Start of Records provided

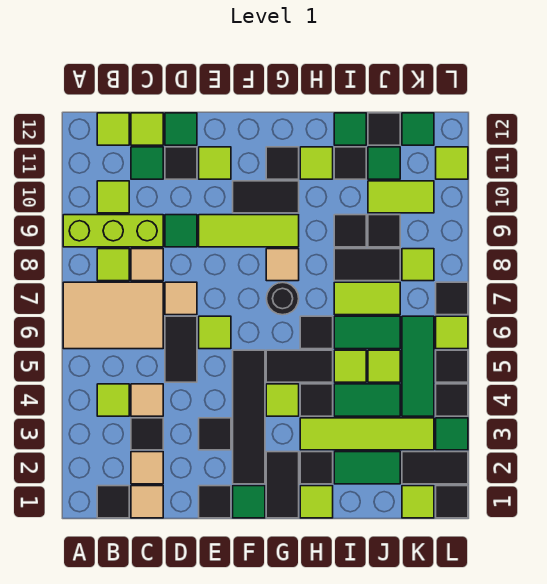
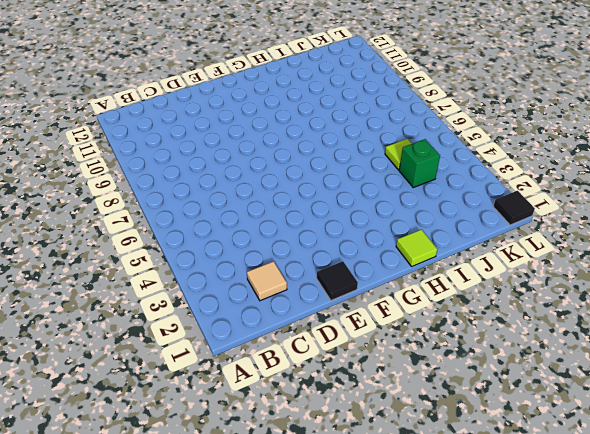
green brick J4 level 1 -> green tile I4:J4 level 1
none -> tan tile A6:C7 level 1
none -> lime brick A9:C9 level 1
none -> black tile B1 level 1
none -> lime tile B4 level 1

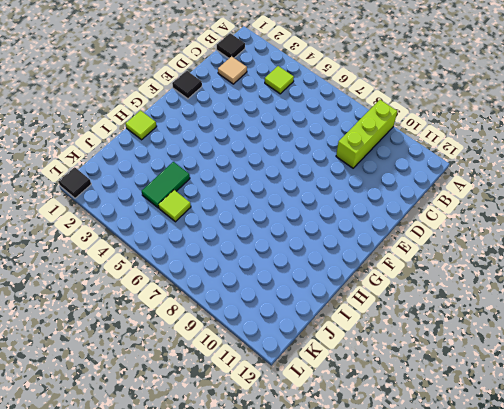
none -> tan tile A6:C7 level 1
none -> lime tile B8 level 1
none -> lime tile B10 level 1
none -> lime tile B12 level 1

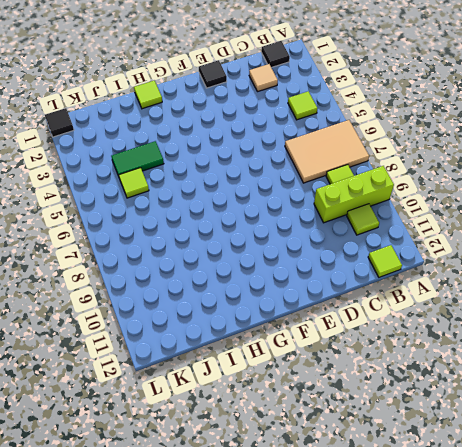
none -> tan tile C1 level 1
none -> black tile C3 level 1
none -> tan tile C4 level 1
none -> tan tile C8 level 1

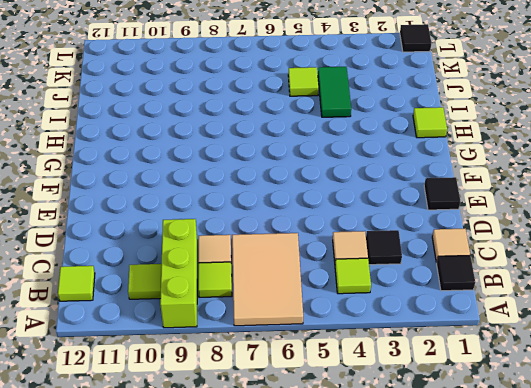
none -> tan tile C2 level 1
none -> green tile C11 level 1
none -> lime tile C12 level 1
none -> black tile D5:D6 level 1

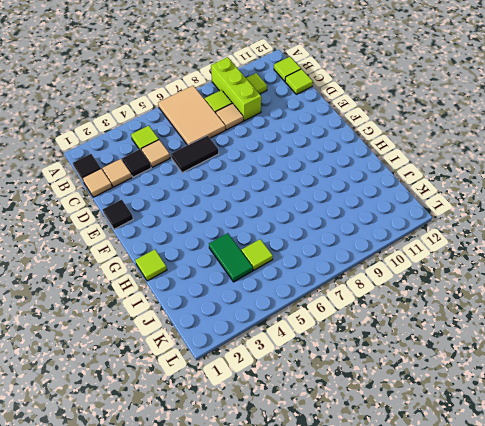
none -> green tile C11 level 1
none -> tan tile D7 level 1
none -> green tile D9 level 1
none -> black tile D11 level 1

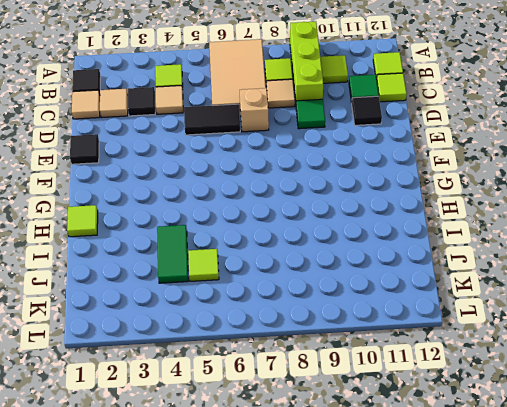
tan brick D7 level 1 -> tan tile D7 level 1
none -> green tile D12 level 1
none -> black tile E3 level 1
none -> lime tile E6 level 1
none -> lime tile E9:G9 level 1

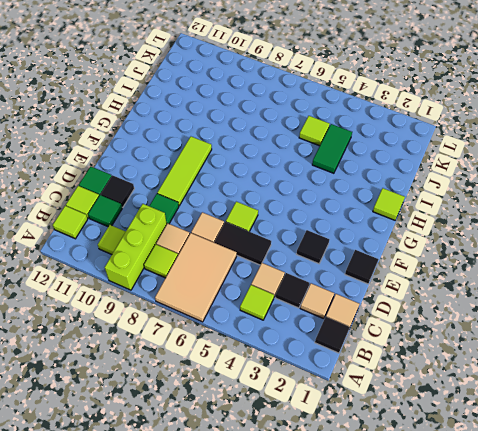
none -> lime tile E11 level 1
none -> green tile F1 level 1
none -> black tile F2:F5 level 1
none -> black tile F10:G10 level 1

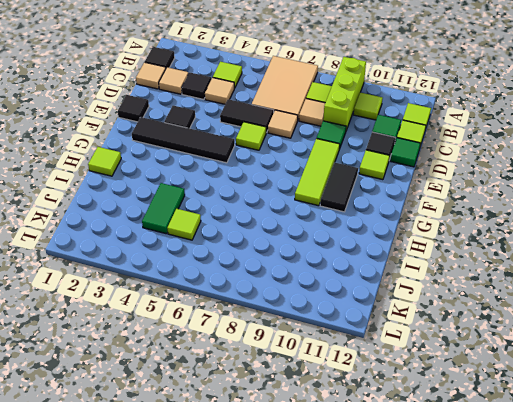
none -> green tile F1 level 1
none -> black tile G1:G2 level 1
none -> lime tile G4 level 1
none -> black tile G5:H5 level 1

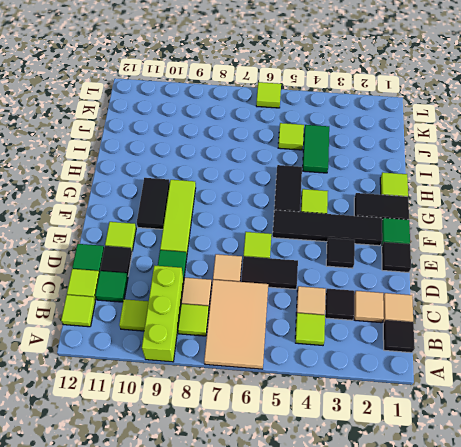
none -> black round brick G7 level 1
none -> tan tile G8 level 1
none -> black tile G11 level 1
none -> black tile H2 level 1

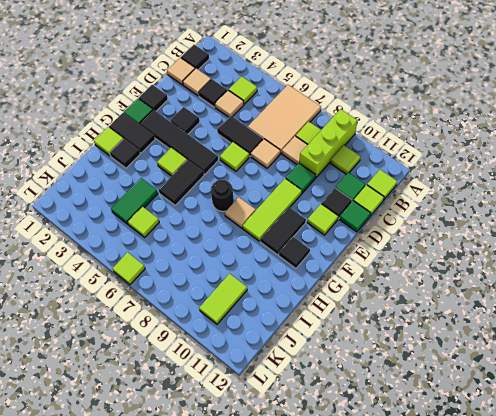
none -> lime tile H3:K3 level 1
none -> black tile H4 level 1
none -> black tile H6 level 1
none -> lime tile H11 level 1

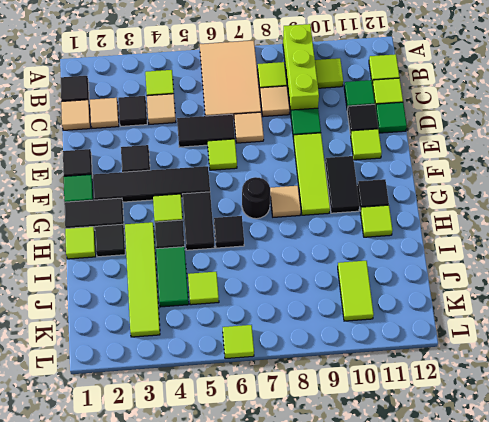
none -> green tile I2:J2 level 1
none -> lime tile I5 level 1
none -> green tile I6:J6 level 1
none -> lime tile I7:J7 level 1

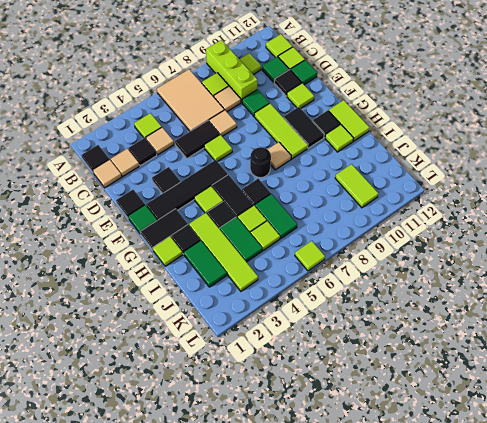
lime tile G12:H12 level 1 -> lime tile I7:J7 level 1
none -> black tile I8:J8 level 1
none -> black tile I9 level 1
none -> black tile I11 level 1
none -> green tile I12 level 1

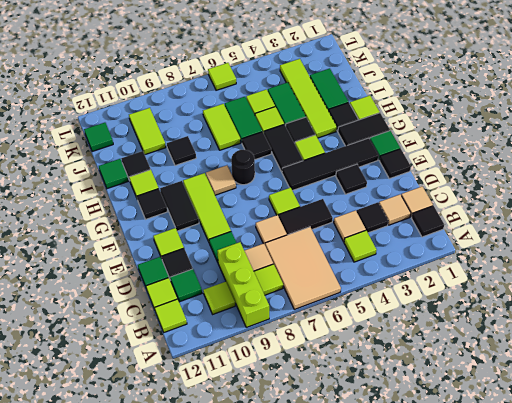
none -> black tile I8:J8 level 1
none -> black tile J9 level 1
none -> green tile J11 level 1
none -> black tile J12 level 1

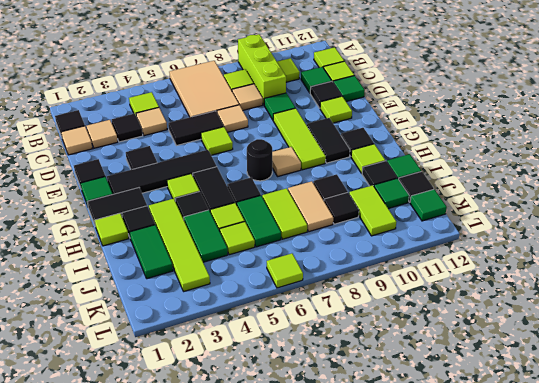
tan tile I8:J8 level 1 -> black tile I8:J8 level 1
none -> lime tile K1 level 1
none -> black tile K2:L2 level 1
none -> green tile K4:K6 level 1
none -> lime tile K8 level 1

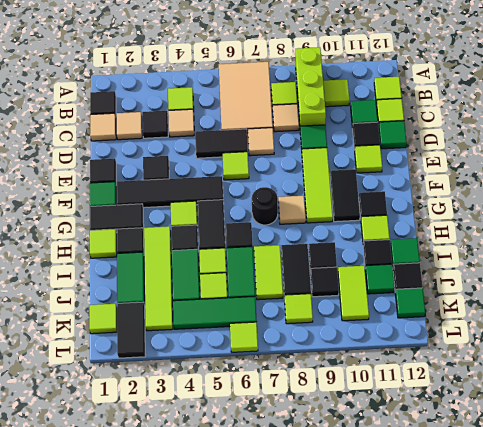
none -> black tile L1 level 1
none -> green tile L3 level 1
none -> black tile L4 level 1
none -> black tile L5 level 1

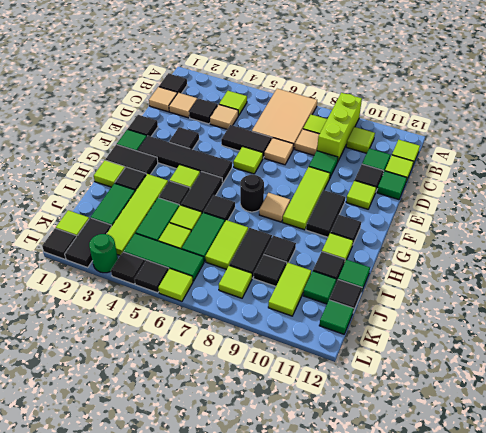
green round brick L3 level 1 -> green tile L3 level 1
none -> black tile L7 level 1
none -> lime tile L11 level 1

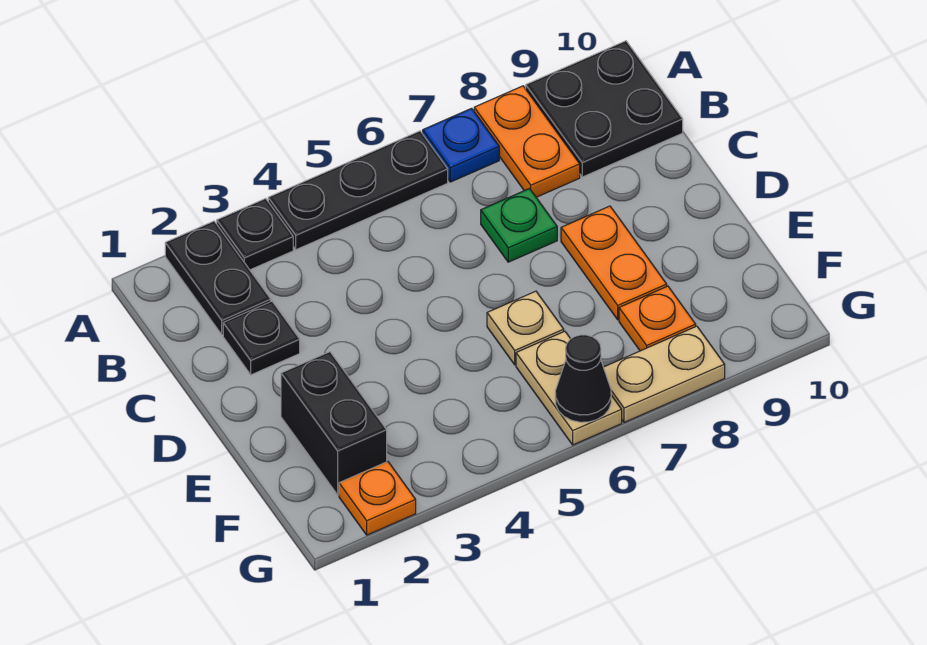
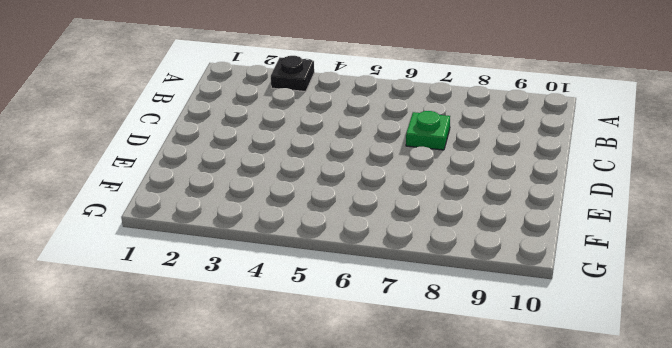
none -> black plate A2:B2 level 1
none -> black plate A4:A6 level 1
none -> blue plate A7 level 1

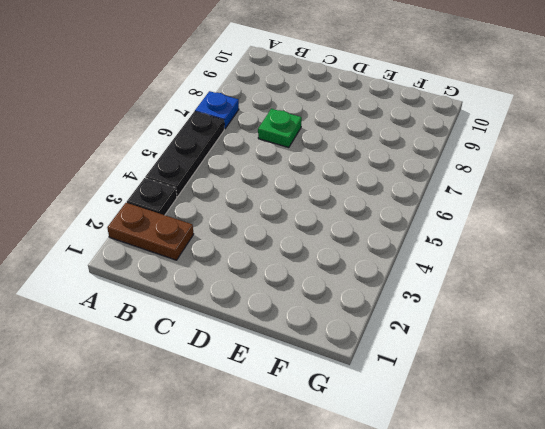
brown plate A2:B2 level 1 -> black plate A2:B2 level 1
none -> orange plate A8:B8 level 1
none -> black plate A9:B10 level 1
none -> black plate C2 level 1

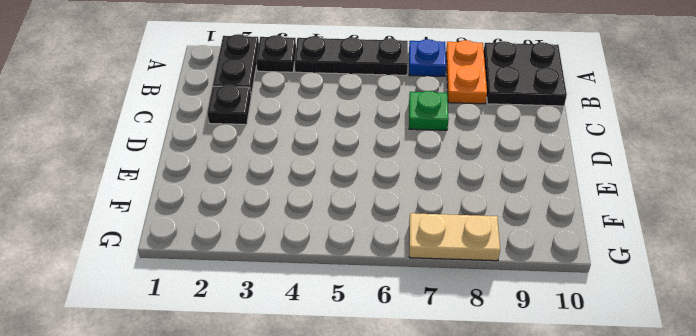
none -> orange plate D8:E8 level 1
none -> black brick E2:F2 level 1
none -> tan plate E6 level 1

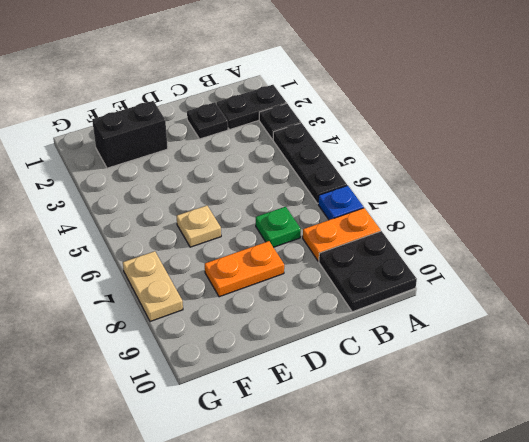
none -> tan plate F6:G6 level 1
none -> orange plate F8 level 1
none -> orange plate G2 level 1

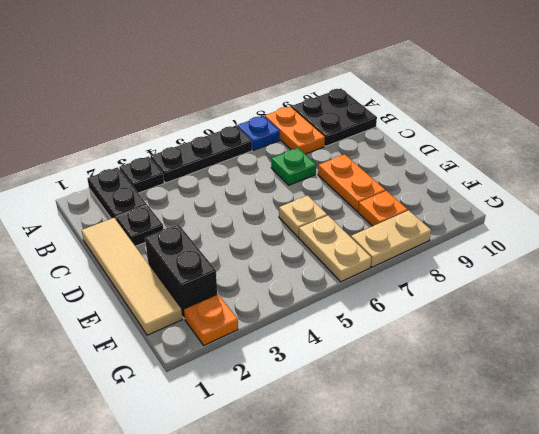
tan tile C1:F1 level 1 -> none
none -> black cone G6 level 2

End of Records provided

Problem: Please return the records above exactly as written, dropping every picture.

Expected answer:
green brick J4 level 1 -> green tile I4:J4 level 1
none -> tan tile A6:C7 level 1
none -> lime brick A9:C9 level 1
none -> black tile B1 level 1
none -> lime tile B4 level 1

none -> tan tile A6:C7 level 1
none -> lime tile B8 level 1
none -> lime tile B10 level 1
none -> lime tile B12 level 1

none -> tan tile C1 level 1
none -> black tile C3 level 1
none -> tan tile C4 level 1
none -> tan tile C8 level 1

none -> tan tile C2 level 1
none -> green tile C11 level 1
none -> lime tile C12 level 1
none -> black tile D5:D6 level 1

none -> green tile C11 level 1
none -> tan tile D7 level 1
none -> green tile D9 level 1
none -> black tile D11 level 1

tan brick D7 level 1 -> tan tile D7 level 1
none -> green tile D12 level 1
none -> black tile E3 level 1
none -> lime tile E6 level 1
none -> lime tile E9:G9 level 1

none -> lime tile E11 level 1
none -> green tile F1 level 1
none -> black tile F2:F5 level 1
none -> black tile F10:G10 level 1

none -> green tile F1 level 1
none -> black tile G1:G2 level 1
none -> lime tile G4 level 1
none -> black tile G5:H5 level 1

none -> black round brick G7 level 1
none -> tan tile G8 level 1
none -> black tile G11 level 1
none -> black tile H2 level 1

none -> lime tile H3:K3 level 1
none -> black tile H4 level 1
none -> black tile H6 level 1
none -> lime tile H11 level 1

none -> green tile I2:J2 level 1
none -> lime tile I5 level 1
none -> green tile I6:J6 level 1
none -> lime tile I7:J7 level 1

lime tile G12:H12 level 1 -> lime tile I7:J7 level 1
none -> black tile I8:J8 level 1
none -> black tile I9 level 1
none -> black tile I11 level 1
none -> green tile I12 level 1

none -> black tile I8:J8 level 1
none -> black tile J9 level 1
none -> green tile J11 level 1
none -> black tile J12 level 1

tan tile I8:J8 level 1 -> black tile I8:J8 level 1
none -> lime tile K1 level 1
none -> black tile K2:L2 level 1
none -> green tile K4:K6 level 1
none -> lime tile K8 level 1

none -> black tile L1 level 1
none -> green tile L3 level 1
none -> black tile L4 level 1
none -> black tile L5 level 1

green round brick L3 level 1 -> green tile L3 level 1
none -> black tile L7 level 1
none -> lime tile L11 level 1

none -> black plate A2:B2 level 1
none -> black plate A4:A6 level 1
none -> blue plate A7 level 1

brown plate A2:B2 level 1 -> black plate A2:B2 level 1
none -> orange plate A8:B8 level 1
none -> black plate A9:B10 level 1
none -> black plate C2 level 1

none -> orange plate D8:E8 level 1
none -> black brick E2:F2 level 1
none -> tan plate E6 level 1

none -> tan plate F6:G6 level 1
none -> orange plate F8 level 1
none -> orange plate G2 level 1

tan tile C1:F1 level 1 -> none
none -> black cone G6 level 2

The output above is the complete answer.